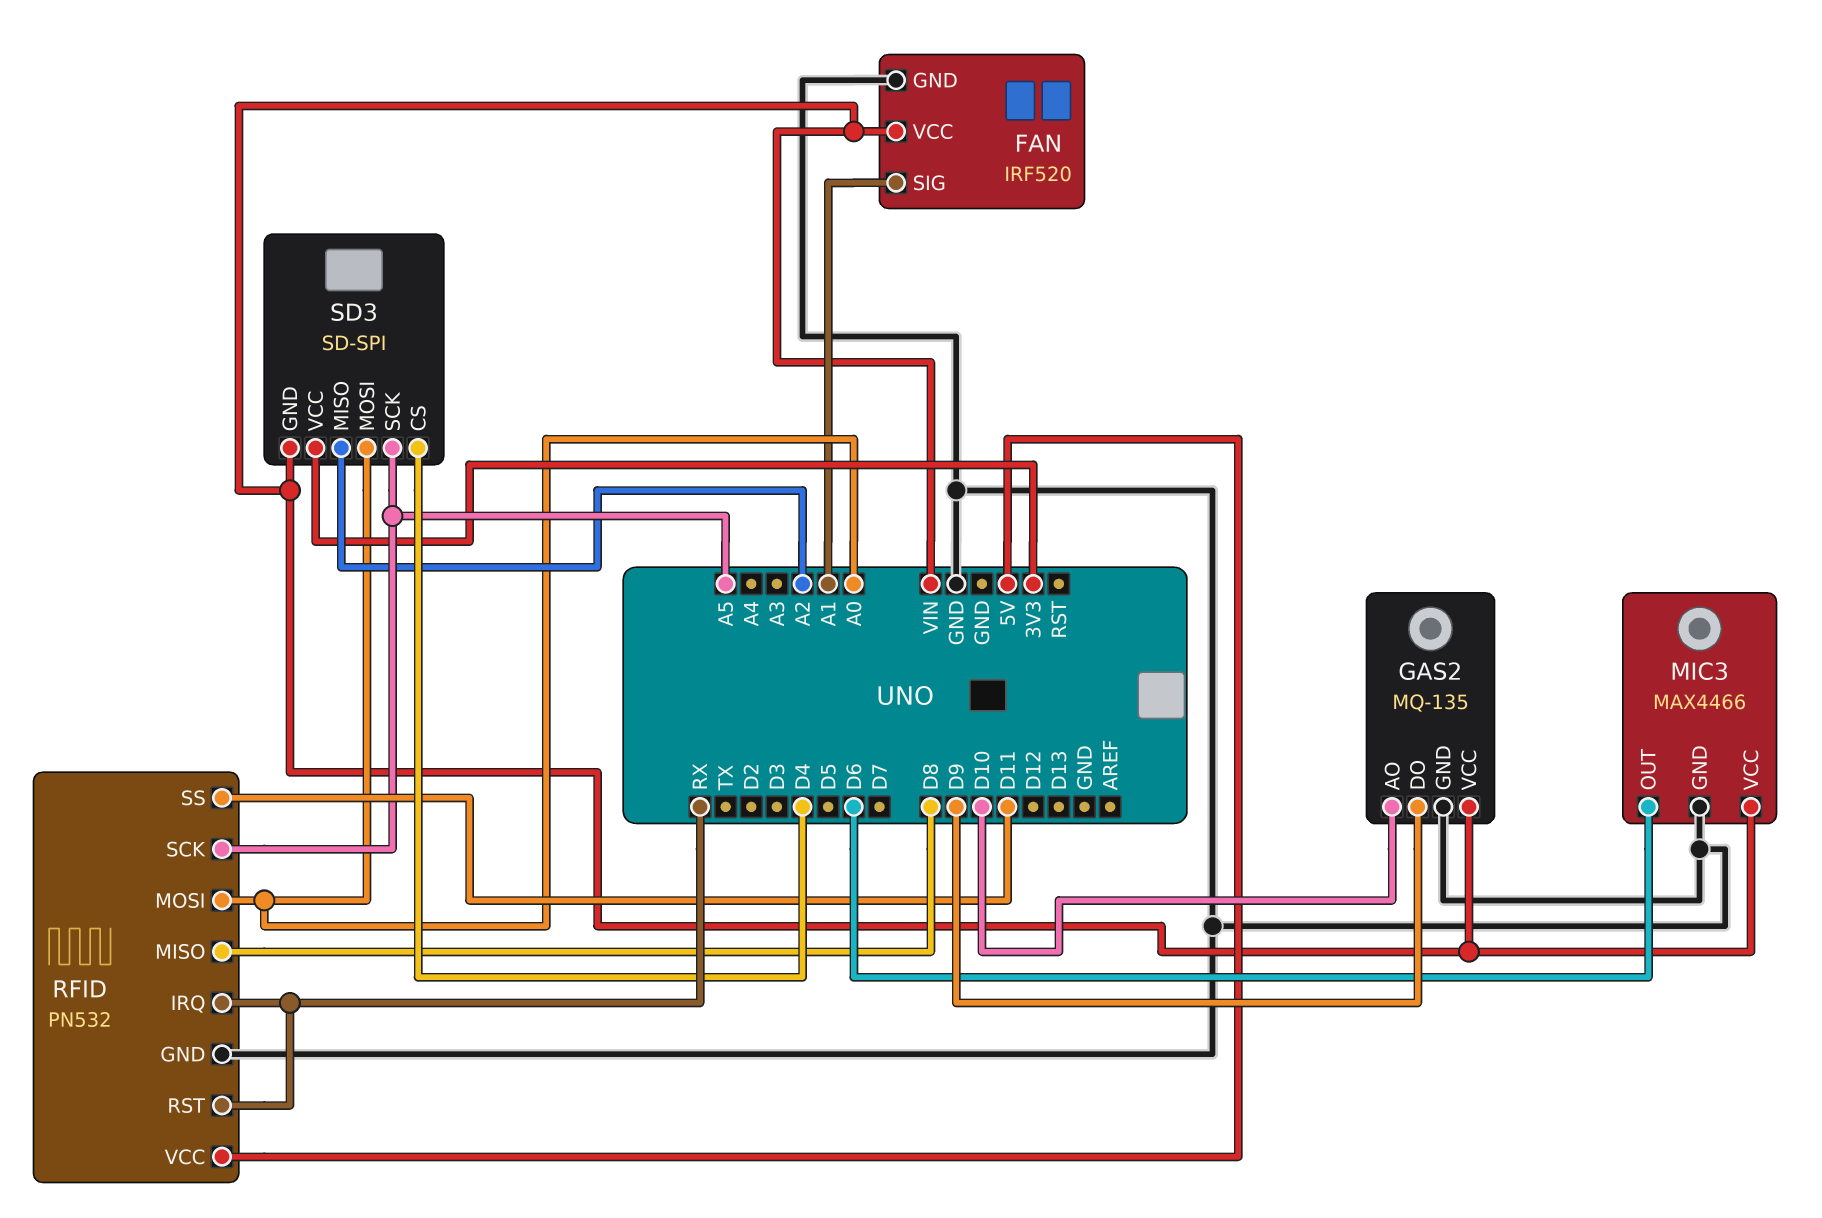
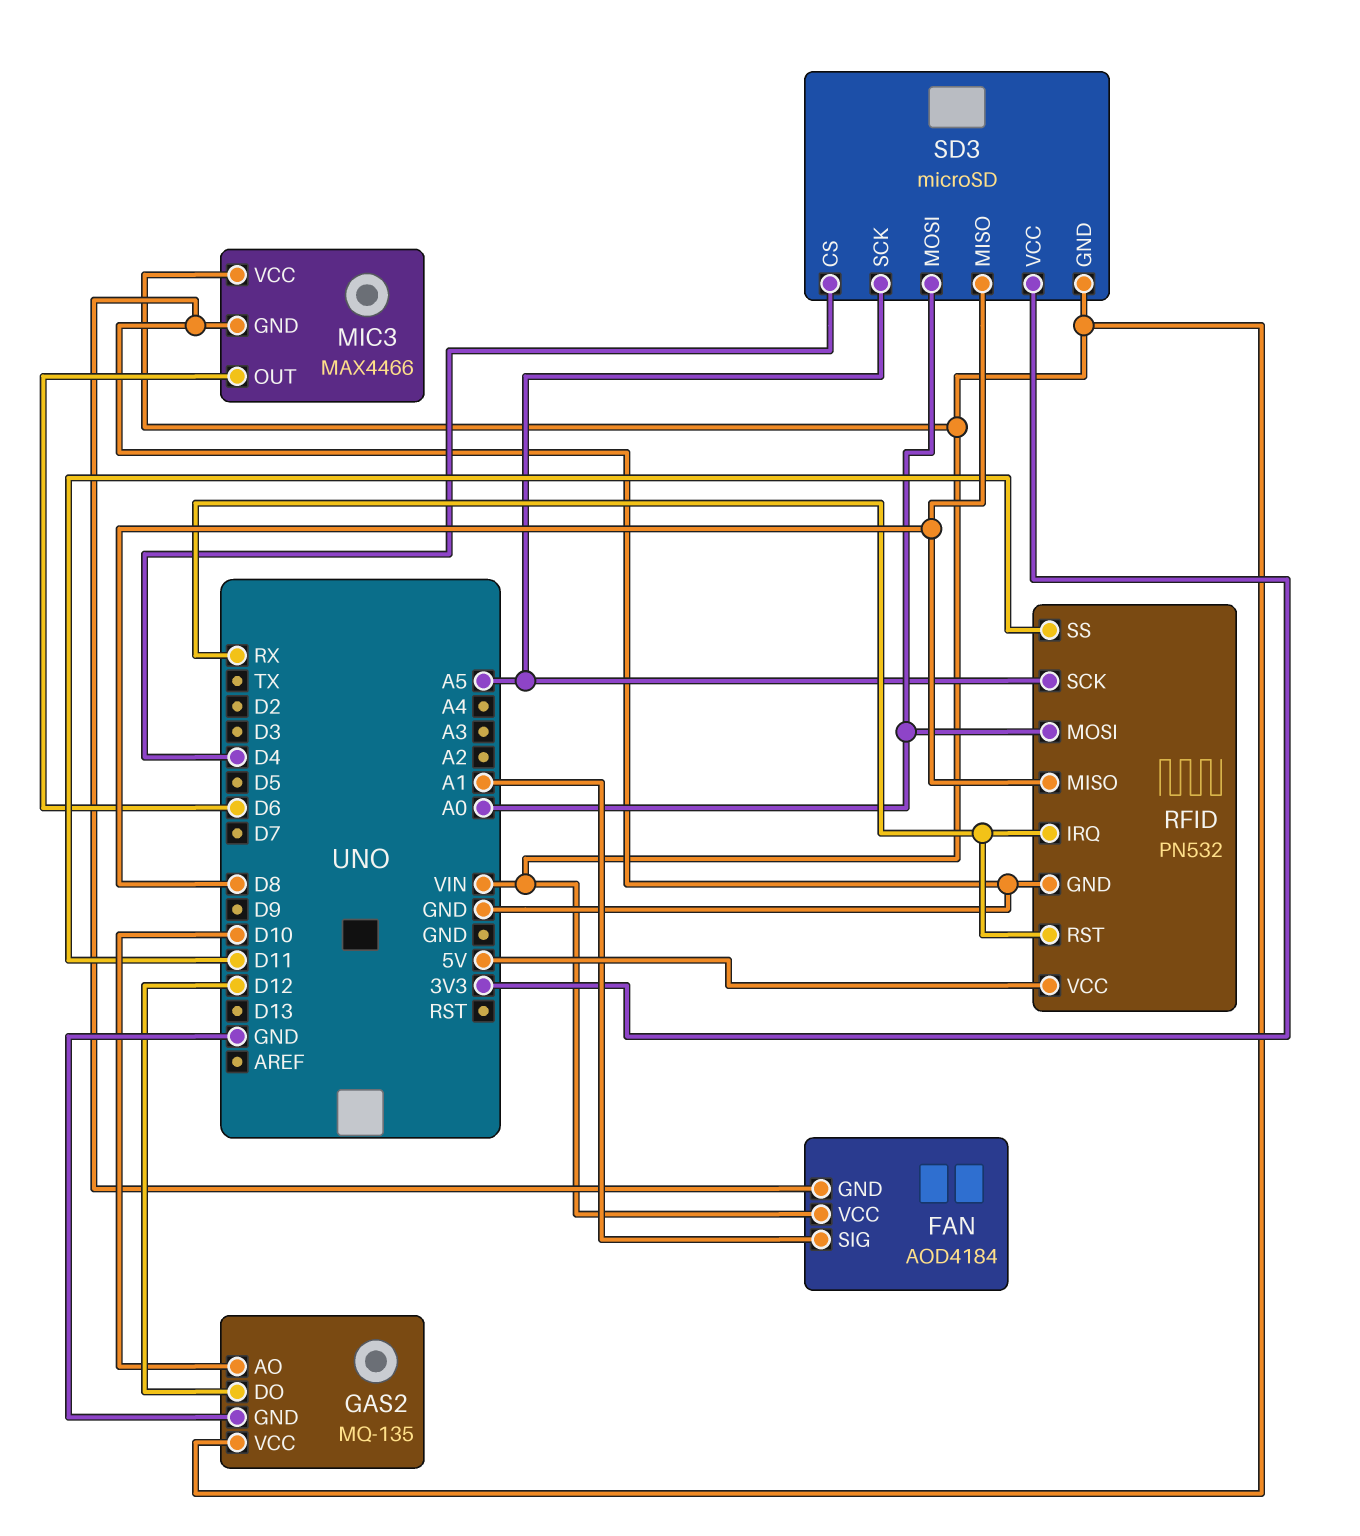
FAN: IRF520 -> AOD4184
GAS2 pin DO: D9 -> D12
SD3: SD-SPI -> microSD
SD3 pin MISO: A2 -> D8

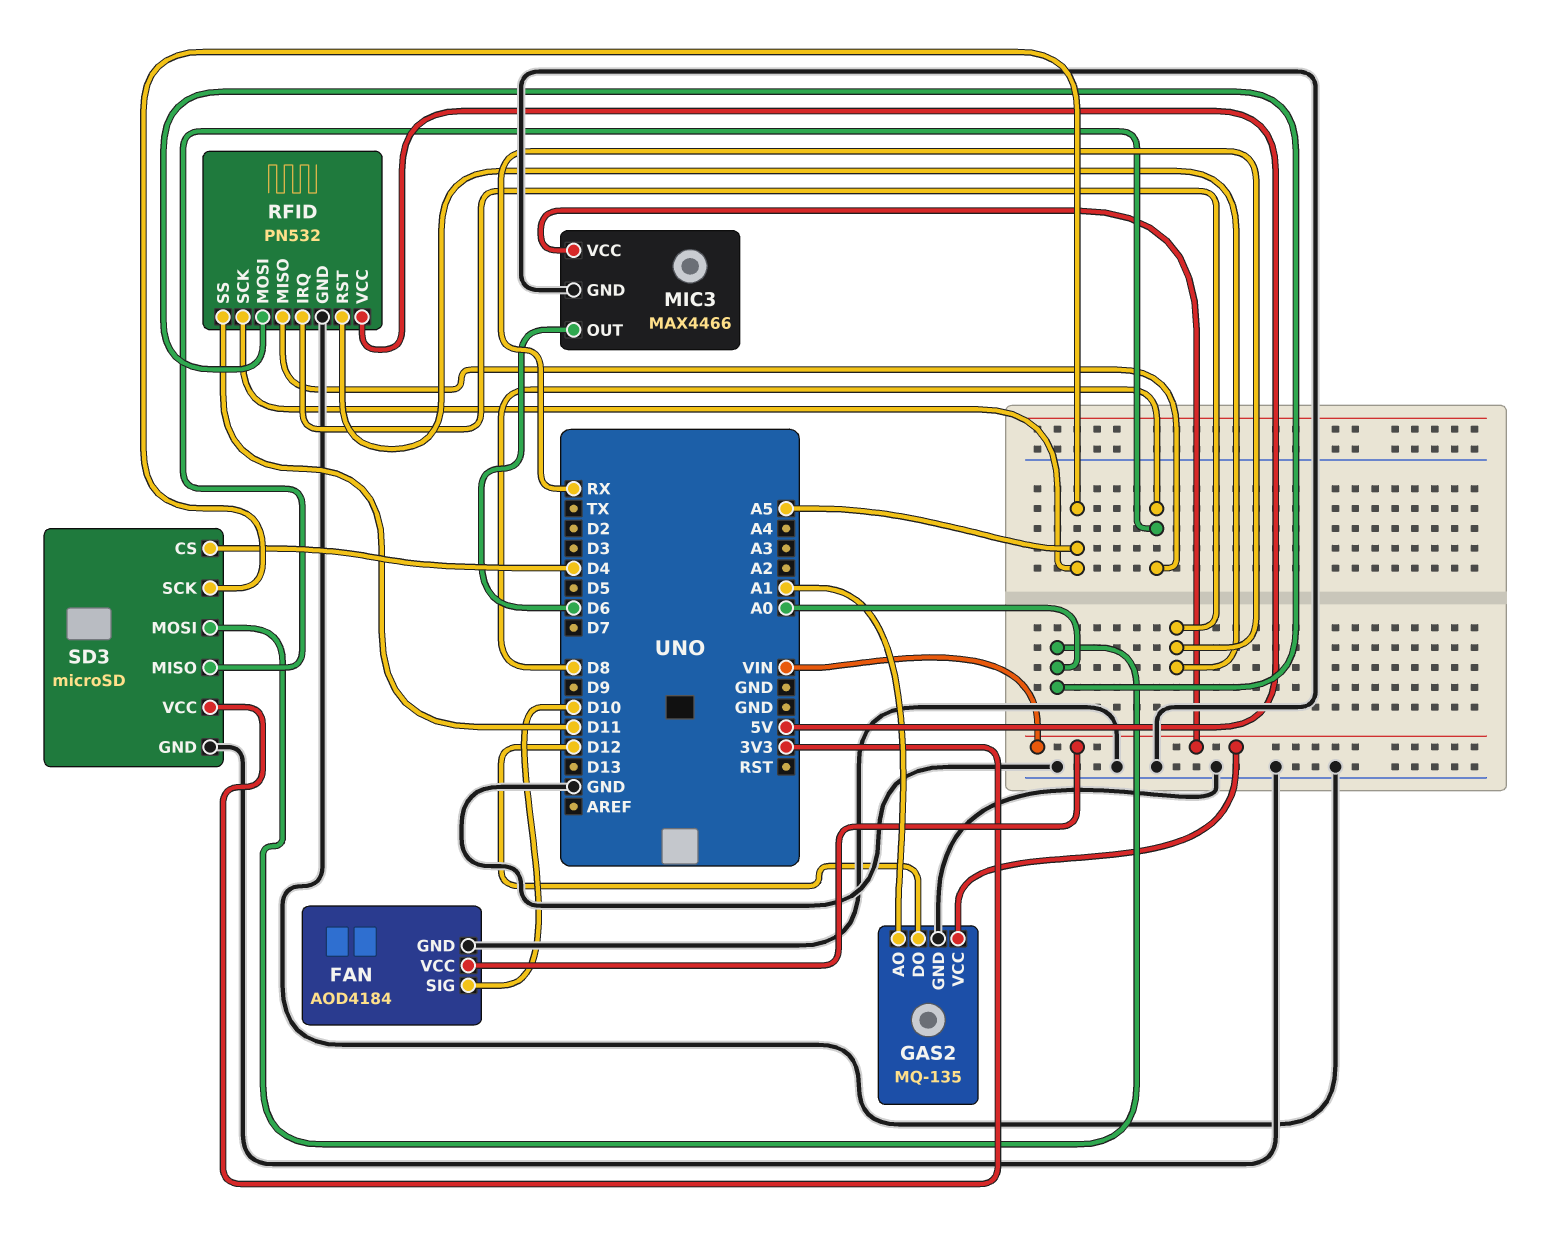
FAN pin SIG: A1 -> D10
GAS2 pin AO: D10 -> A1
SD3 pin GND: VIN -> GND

+ + + +

Assignment: An exact copy of the whole listing is required, minus the pictures.

Result:
FAN: IRF520 -> AOD4184
GAS2 pin DO: D9 -> D12
SD3: SD-SPI -> microSD
SD3 pin MISO: A2 -> D8

FAN pin SIG: A1 -> D10
GAS2 pin AO: D10 -> A1
SD3 pin GND: VIN -> GND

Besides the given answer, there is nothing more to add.